Set down the data again word for word. Skip any pictures.

## Given material
•••••

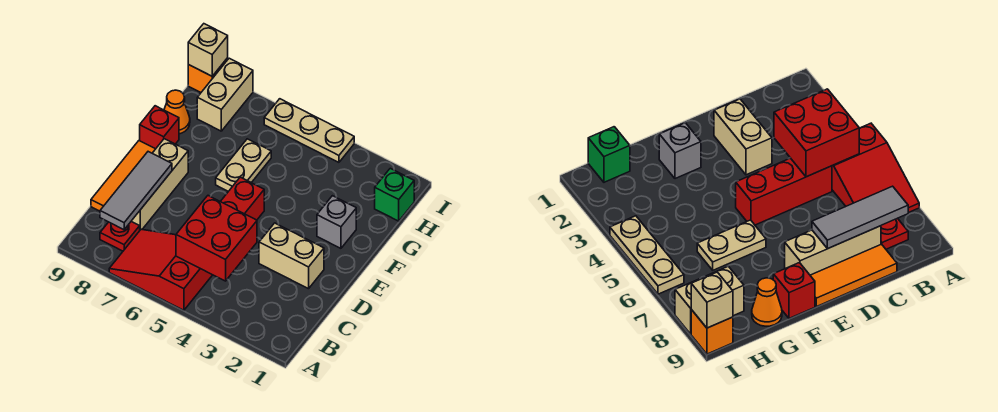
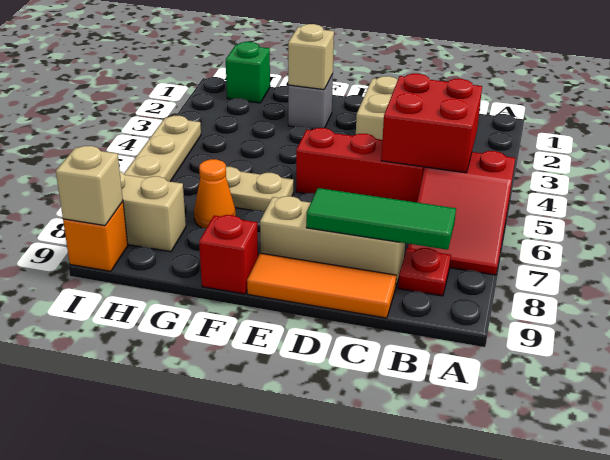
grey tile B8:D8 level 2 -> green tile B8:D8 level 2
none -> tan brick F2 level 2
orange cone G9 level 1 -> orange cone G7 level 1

•••••

## Reply
grey tile B8:D8 level 2 -> green tile B8:D8 level 2
none -> tan brick F2 level 2
orange cone G9 level 1 -> orange cone G7 level 1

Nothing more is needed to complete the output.